• [ACTIVITY]
Restate each entry exactly, without pictures.

*** INPUT ***

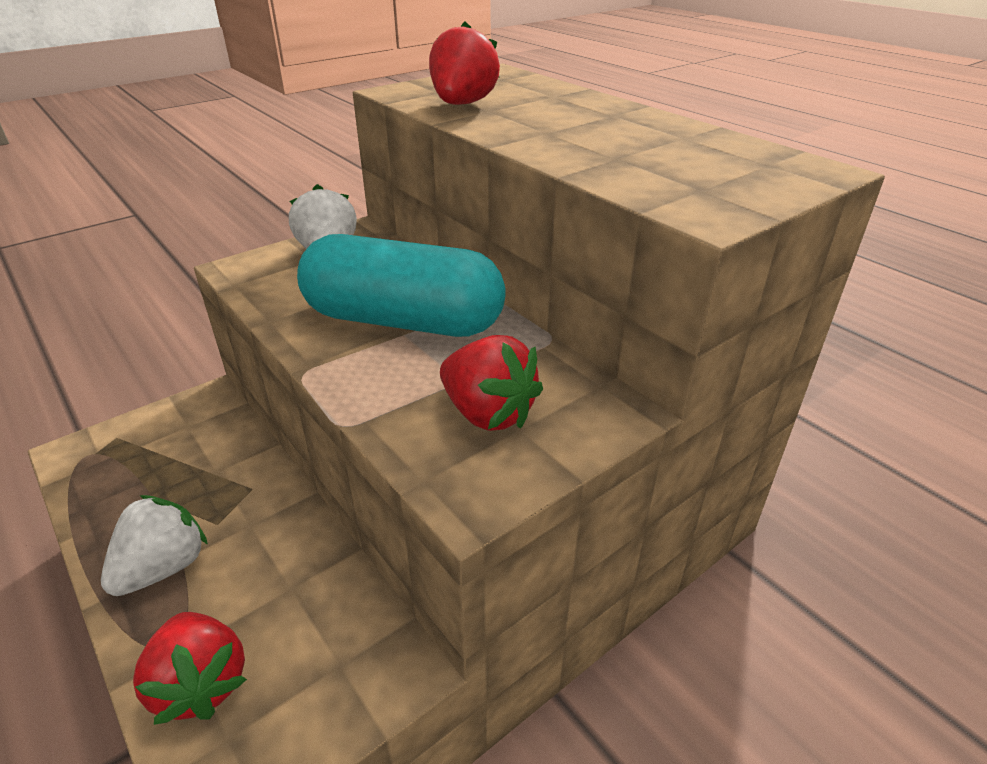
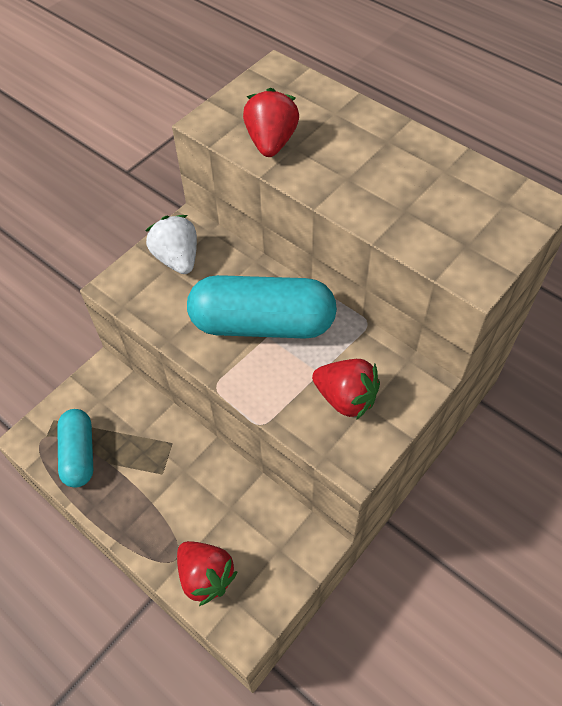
camera: 10 degrees left, 20 degrees up
(122, 480) = (79, 454): none -> turquoise capsule
(163, 567) = (144, 511): white strawberry -> none

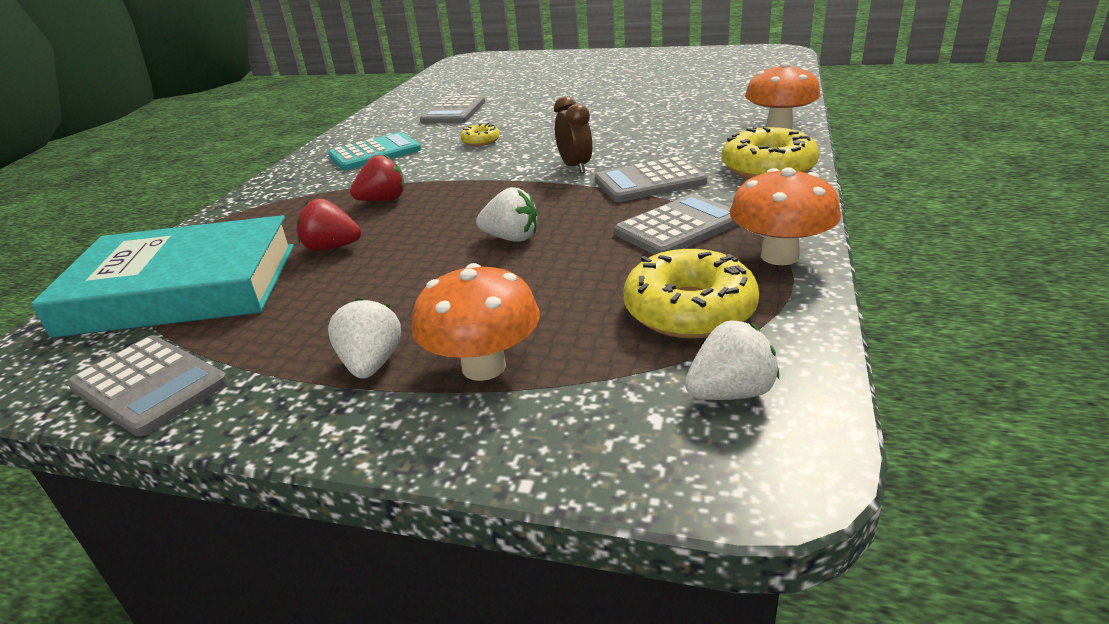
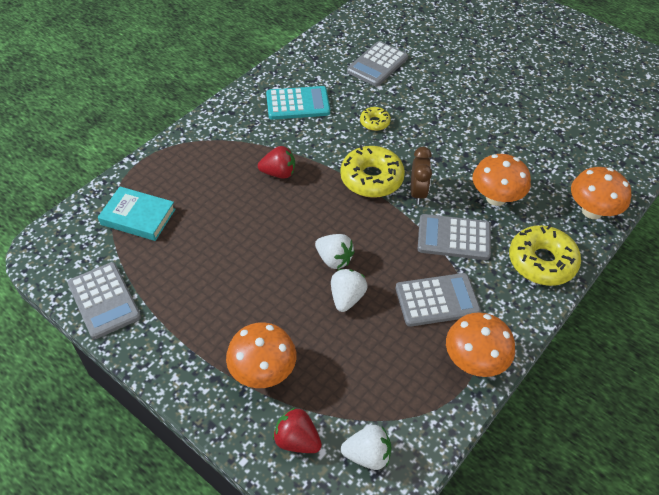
camera: 20 degrees right, 20 degrees up
(182, 288) = (138, 217): turquoise book -> turquoise book, size x0.52
(332, 248) = (229, 215): red strawberry -> red strawberry (297, 440)
(371, 364) = (211, 340): white strawberry -> white strawberry (346, 298)
(668, 147) = (496, 198): none -> orange mushroom
(689, 310) = (390, 382): yellow donut -> yellow donut (371, 178)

***

• [SOLUTION TO THIS EXERCISE]
camera: 10 degrees left, 20 degrees up
(122, 480) = (79, 454): none -> turquoise capsule
(163, 567) = (144, 511): white strawberry -> none

camera: 20 degrees right, 20 degrees up
(182, 288) = (138, 217): turquoise book -> turquoise book, size x0.52
(332, 248) = (229, 215): red strawberry -> red strawberry (297, 440)
(371, 364) = (211, 340): white strawberry -> white strawberry (346, 298)
(668, 147) = (496, 198): none -> orange mushroom
(689, 310) = (390, 382): yellow donut -> yellow donut (371, 178)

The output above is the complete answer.